— START Provided information —

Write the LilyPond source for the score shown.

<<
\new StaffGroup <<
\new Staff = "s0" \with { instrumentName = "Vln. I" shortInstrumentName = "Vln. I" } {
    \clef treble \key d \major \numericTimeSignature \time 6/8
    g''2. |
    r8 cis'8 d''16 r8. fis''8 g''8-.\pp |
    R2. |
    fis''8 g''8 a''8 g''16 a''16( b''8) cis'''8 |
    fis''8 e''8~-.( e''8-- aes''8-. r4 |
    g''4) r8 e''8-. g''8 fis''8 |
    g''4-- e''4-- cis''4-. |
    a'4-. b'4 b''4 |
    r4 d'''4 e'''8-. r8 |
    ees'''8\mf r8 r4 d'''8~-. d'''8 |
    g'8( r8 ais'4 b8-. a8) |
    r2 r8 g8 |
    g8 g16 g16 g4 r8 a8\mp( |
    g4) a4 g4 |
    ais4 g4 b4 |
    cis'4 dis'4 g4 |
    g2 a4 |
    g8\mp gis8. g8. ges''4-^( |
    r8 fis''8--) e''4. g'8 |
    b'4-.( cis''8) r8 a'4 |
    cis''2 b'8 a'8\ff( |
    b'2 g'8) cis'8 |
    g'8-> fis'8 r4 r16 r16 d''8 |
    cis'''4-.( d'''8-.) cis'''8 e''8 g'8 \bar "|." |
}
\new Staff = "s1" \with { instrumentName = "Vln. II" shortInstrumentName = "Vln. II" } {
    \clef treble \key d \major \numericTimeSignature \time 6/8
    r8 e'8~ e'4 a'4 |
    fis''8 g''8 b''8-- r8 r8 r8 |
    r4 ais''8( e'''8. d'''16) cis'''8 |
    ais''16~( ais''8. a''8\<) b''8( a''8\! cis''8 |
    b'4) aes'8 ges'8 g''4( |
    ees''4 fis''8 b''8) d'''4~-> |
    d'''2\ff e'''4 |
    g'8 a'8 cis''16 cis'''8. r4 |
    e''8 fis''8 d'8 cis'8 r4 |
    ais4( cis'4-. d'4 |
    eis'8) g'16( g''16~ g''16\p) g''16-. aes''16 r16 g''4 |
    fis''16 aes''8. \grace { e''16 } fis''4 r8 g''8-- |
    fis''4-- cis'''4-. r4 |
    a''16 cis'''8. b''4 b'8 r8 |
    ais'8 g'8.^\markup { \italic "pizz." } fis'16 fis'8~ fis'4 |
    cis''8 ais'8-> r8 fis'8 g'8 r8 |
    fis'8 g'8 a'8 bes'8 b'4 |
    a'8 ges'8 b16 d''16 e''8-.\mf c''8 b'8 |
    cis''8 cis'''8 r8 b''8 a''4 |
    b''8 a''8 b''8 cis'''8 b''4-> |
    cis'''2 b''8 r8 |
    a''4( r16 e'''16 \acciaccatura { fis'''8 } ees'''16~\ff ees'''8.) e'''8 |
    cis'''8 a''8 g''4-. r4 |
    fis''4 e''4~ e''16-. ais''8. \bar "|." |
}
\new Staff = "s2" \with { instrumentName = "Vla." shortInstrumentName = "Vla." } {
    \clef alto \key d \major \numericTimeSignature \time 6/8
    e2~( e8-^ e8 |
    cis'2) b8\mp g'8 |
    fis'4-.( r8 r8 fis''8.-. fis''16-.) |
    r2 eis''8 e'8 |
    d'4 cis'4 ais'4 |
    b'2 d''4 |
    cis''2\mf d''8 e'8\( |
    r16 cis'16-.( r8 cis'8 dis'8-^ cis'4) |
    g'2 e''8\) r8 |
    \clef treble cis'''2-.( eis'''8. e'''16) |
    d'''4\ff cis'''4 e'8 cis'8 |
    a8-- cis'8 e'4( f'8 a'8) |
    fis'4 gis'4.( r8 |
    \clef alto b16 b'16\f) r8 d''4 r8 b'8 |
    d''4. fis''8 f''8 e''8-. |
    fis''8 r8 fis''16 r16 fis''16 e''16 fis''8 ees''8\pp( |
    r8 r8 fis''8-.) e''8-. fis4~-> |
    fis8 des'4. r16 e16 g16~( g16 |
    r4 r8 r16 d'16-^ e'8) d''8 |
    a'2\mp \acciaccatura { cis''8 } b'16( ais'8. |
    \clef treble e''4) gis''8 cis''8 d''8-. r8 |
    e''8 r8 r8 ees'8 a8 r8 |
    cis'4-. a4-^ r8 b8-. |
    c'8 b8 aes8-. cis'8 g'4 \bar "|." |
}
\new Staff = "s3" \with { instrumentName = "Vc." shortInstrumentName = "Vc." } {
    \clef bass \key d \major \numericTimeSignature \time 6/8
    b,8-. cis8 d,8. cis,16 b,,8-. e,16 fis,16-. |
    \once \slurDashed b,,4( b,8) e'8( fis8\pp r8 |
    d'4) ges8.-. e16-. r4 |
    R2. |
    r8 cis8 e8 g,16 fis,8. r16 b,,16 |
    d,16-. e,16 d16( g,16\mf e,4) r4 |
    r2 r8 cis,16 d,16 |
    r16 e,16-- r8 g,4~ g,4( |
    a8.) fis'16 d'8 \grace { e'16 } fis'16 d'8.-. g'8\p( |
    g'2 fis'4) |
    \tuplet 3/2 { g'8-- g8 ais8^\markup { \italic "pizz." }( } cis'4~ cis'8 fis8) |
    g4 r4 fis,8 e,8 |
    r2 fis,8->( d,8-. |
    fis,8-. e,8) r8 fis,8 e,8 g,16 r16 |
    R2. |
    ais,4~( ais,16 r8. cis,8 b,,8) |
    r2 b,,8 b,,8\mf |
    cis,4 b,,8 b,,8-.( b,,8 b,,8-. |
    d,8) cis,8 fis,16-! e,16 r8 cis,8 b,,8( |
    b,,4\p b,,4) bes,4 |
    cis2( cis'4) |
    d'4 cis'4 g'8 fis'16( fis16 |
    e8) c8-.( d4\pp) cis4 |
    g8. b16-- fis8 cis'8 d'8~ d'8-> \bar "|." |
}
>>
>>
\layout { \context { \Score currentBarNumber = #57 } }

— END Provided information —

▸ Aim of the exercise: Report every line of the material above that contains the string "with".

▸ Output of the task:
\new Staff = "s0" \with { instrumentName = "Vln. I" shortInstrumentName = "Vln. I" } {
\new Staff = "s1" \with { instrumentName = "Vln. II" shortInstrumentName = "Vln. II" } {
\new Staff = "s2" \with { instrumentName = "Vla." shortInstrumentName = "Vla." } {
\new Staff = "s3" \with { instrumentName = "Vc." shortInstrumentName = "Vc." } {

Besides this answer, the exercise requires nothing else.